[[ RECORDS SUPPLIED open ]]
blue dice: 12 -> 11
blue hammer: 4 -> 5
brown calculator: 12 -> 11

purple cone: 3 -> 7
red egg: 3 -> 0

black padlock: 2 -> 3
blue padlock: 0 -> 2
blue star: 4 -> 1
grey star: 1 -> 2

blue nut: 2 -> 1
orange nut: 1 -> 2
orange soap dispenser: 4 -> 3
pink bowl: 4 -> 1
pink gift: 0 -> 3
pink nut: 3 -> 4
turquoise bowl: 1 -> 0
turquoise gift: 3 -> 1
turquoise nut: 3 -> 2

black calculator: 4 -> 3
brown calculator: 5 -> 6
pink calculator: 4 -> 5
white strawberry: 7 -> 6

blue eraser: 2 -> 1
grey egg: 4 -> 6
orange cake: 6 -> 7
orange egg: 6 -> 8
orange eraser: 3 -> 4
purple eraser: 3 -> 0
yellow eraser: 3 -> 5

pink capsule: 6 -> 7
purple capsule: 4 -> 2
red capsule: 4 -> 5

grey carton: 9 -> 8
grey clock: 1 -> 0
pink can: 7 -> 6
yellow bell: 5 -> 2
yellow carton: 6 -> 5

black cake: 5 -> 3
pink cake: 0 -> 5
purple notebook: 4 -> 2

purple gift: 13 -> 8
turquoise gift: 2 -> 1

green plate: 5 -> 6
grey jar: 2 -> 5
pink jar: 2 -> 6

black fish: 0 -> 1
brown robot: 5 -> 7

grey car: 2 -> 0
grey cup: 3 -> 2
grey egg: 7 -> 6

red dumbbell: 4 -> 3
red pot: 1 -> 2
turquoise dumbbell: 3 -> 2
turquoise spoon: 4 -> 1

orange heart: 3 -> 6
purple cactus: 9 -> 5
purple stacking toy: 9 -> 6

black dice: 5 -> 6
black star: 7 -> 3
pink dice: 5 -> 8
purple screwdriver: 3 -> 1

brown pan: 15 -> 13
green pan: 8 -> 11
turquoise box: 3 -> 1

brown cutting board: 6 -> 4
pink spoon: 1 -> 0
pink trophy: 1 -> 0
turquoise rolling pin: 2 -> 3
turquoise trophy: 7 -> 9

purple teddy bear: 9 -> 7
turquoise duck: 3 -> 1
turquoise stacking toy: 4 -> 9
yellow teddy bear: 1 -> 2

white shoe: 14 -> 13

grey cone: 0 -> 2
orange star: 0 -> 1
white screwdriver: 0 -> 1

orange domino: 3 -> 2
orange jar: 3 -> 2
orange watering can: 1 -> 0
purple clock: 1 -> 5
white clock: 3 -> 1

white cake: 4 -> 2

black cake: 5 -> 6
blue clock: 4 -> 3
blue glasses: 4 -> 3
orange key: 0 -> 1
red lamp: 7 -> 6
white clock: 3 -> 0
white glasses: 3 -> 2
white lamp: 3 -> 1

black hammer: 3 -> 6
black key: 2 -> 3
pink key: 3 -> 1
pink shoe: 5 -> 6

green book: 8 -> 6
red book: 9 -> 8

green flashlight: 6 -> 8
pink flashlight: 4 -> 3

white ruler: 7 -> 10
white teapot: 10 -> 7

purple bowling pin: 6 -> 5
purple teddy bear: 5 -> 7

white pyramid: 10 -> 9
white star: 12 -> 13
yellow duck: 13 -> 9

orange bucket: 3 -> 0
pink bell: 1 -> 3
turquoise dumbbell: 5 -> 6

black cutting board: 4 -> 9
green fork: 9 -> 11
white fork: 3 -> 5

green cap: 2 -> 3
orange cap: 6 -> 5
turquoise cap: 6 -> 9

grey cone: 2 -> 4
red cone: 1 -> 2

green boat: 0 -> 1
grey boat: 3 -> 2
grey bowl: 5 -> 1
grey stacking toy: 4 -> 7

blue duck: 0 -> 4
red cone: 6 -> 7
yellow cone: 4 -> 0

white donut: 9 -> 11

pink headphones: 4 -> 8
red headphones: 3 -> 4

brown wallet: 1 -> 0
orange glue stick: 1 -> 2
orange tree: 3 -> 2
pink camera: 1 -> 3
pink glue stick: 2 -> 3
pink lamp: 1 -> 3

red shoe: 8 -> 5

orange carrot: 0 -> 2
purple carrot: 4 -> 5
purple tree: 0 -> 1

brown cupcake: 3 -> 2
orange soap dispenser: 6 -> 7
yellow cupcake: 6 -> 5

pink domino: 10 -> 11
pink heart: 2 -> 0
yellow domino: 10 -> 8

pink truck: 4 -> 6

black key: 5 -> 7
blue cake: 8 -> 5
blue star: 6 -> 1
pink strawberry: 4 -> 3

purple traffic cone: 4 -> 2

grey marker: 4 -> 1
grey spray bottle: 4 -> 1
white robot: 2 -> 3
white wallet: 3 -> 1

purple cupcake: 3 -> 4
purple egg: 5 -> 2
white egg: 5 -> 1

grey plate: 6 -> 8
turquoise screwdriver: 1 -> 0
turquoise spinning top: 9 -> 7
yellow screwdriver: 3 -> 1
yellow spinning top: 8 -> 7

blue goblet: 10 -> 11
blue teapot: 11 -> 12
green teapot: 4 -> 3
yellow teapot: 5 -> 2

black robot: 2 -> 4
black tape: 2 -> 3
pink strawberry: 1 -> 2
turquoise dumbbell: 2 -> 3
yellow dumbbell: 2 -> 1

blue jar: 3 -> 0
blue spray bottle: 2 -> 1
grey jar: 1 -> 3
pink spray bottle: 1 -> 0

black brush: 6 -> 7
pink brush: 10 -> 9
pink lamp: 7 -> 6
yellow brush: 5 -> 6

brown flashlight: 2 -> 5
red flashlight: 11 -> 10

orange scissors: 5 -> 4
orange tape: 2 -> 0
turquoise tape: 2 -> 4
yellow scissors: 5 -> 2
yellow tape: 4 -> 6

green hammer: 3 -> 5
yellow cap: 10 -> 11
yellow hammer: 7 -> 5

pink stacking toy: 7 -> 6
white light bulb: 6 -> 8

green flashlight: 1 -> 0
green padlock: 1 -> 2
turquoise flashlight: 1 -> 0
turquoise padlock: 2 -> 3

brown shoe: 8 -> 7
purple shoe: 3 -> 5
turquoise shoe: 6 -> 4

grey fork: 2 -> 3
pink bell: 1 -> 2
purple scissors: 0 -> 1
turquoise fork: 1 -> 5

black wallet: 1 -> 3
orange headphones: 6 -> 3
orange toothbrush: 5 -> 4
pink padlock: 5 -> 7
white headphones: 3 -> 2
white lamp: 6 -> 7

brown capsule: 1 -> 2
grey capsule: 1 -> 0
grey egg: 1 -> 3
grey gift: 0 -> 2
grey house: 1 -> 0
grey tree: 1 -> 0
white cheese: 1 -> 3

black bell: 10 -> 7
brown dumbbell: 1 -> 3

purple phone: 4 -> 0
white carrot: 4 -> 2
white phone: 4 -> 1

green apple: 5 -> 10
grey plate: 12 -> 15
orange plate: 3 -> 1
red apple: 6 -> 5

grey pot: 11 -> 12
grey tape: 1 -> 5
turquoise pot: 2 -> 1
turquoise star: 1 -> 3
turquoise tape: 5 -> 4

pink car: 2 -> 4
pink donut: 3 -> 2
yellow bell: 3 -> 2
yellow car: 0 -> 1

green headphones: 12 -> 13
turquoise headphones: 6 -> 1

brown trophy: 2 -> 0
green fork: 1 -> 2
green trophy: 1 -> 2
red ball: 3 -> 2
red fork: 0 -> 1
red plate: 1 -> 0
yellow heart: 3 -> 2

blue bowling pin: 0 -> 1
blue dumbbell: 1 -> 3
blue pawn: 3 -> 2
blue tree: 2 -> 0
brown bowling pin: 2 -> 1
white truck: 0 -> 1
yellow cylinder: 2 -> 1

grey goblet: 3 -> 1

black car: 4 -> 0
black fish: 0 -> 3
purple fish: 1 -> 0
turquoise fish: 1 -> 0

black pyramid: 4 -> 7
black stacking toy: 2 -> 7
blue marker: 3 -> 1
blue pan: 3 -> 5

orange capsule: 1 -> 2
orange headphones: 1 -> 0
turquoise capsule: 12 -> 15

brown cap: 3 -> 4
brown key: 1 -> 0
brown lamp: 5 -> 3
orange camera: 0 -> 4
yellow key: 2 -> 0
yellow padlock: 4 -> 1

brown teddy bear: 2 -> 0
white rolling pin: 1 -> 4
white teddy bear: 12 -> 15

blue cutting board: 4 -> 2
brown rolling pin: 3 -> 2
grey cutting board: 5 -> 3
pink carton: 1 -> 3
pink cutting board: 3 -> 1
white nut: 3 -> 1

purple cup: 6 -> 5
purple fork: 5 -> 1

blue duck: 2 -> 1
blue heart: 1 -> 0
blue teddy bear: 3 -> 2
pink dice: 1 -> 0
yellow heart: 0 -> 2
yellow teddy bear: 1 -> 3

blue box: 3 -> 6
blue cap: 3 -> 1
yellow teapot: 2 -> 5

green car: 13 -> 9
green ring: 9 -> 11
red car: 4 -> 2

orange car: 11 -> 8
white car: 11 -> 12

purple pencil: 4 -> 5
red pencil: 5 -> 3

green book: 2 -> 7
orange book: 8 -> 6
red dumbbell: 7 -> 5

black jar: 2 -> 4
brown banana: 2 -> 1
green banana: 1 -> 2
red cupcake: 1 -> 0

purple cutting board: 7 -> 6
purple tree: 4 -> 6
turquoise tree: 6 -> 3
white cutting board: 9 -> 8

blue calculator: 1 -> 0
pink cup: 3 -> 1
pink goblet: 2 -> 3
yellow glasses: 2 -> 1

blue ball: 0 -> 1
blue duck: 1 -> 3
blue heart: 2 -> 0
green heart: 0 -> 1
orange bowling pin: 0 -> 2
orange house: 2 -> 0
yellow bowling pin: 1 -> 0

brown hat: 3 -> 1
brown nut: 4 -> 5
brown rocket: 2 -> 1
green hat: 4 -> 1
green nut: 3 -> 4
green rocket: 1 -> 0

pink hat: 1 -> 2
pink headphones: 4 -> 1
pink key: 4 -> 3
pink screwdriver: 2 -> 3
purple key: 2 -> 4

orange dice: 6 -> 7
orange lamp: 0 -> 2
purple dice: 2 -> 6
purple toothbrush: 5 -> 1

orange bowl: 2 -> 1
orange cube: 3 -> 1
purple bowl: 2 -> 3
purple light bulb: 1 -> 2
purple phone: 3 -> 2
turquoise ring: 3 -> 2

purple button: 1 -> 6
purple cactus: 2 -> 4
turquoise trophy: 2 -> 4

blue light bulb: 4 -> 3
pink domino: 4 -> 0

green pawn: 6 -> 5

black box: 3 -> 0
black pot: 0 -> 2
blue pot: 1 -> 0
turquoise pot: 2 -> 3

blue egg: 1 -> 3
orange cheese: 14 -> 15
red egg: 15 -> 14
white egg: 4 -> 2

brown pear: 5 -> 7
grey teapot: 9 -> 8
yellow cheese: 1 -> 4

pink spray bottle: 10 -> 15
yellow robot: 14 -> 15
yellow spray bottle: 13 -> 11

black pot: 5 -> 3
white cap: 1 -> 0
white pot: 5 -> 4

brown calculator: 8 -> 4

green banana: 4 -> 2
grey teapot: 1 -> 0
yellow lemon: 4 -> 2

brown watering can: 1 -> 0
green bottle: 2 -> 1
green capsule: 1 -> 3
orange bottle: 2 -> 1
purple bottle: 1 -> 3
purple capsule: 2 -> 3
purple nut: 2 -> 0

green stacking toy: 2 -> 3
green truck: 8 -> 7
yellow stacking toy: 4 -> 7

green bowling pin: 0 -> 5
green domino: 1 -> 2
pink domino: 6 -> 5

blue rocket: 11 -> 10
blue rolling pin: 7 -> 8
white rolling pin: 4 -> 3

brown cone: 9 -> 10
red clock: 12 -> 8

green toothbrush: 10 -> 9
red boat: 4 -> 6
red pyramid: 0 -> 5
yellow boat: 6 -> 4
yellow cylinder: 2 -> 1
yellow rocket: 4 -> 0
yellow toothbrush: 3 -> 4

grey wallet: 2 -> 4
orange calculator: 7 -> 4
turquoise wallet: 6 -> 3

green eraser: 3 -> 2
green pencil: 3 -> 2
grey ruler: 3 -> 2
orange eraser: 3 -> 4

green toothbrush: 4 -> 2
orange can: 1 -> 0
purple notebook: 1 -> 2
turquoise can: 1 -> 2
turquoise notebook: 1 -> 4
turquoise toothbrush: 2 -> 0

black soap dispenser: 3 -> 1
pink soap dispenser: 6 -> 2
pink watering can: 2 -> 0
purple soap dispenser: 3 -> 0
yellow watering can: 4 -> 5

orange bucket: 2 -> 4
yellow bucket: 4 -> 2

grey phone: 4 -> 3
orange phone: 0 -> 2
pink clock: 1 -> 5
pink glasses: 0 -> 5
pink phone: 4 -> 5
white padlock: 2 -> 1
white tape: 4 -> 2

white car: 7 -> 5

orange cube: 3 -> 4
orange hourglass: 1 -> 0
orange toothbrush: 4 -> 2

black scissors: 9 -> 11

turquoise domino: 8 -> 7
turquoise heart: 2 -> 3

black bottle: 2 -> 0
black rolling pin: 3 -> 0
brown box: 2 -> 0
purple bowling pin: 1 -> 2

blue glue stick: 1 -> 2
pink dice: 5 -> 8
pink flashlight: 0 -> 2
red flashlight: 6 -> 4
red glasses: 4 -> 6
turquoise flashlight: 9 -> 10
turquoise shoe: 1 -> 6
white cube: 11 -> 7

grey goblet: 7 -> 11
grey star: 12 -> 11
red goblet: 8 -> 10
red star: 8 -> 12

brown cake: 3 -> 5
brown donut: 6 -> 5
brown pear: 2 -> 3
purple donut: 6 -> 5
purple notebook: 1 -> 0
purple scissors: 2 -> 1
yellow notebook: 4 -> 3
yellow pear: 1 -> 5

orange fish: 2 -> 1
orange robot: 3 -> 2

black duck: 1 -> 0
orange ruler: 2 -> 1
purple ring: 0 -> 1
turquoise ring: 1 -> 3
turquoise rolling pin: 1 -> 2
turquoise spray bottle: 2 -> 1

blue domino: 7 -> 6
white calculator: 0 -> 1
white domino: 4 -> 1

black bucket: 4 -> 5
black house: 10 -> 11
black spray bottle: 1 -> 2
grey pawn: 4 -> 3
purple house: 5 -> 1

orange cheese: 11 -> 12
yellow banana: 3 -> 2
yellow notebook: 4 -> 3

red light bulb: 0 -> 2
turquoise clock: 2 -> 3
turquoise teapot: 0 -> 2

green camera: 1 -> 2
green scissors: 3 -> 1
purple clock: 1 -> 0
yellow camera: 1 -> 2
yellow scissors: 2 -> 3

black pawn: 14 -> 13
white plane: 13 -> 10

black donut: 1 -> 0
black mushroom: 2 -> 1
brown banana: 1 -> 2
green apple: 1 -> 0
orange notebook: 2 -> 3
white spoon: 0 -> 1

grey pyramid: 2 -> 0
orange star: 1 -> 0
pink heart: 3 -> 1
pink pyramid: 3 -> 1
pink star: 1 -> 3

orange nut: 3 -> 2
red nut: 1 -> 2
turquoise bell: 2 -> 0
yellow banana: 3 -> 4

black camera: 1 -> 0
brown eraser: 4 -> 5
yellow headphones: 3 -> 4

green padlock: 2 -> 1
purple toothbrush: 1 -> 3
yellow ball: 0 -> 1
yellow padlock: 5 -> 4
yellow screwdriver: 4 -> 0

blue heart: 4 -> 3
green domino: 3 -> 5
[[ RECORDS SUPPLIED closed ]]
- WHAT TO WORK ON -
Please transcribe the records exactly from their first line through the line holding "red lamp: 7 -> 6", and leave out all others.

- EXERCISE RESPONSE -
blue dice: 12 -> 11
blue hammer: 4 -> 5
brown calculator: 12 -> 11

purple cone: 3 -> 7
red egg: 3 -> 0

black padlock: 2 -> 3
blue padlock: 0 -> 2
blue star: 4 -> 1
grey star: 1 -> 2

blue nut: 2 -> 1
orange nut: 1 -> 2
orange soap dispenser: 4 -> 3
pink bowl: 4 -> 1
pink gift: 0 -> 3
pink nut: 3 -> 4
turquoise bowl: 1 -> 0
turquoise gift: 3 -> 1
turquoise nut: 3 -> 2

black calculator: 4 -> 3
brown calculator: 5 -> 6
pink calculator: 4 -> 5
white strawberry: 7 -> 6

blue eraser: 2 -> 1
grey egg: 4 -> 6
orange cake: 6 -> 7
orange egg: 6 -> 8
orange eraser: 3 -> 4
purple eraser: 3 -> 0
yellow eraser: 3 -> 5

pink capsule: 6 -> 7
purple capsule: 4 -> 2
red capsule: 4 -> 5

grey carton: 9 -> 8
grey clock: 1 -> 0
pink can: 7 -> 6
yellow bell: 5 -> 2
yellow carton: 6 -> 5

black cake: 5 -> 3
pink cake: 0 -> 5
purple notebook: 4 -> 2

purple gift: 13 -> 8
turquoise gift: 2 -> 1

green plate: 5 -> 6
grey jar: 2 -> 5
pink jar: 2 -> 6

black fish: 0 -> 1
brown robot: 5 -> 7

grey car: 2 -> 0
grey cup: 3 -> 2
grey egg: 7 -> 6

red dumbbell: 4 -> 3
red pot: 1 -> 2
turquoise dumbbell: 3 -> 2
turquoise spoon: 4 -> 1

orange heart: 3 -> 6
purple cactus: 9 -> 5
purple stacking toy: 9 -> 6

black dice: 5 -> 6
black star: 7 -> 3
pink dice: 5 -> 8
purple screwdriver: 3 -> 1

brown pan: 15 -> 13
green pan: 8 -> 11
turquoise box: 3 -> 1

brown cutting board: 6 -> 4
pink spoon: 1 -> 0
pink trophy: 1 -> 0
turquoise rolling pin: 2 -> 3
turquoise trophy: 7 -> 9

purple teddy bear: 9 -> 7
turquoise duck: 3 -> 1
turquoise stacking toy: 4 -> 9
yellow teddy bear: 1 -> 2

white shoe: 14 -> 13

grey cone: 0 -> 2
orange star: 0 -> 1
white screwdriver: 0 -> 1

orange domino: 3 -> 2
orange jar: 3 -> 2
orange watering can: 1 -> 0
purple clock: 1 -> 5
white clock: 3 -> 1

white cake: 4 -> 2

black cake: 5 -> 6
blue clock: 4 -> 3
blue glasses: 4 -> 3
orange key: 0 -> 1
red lamp: 7 -> 6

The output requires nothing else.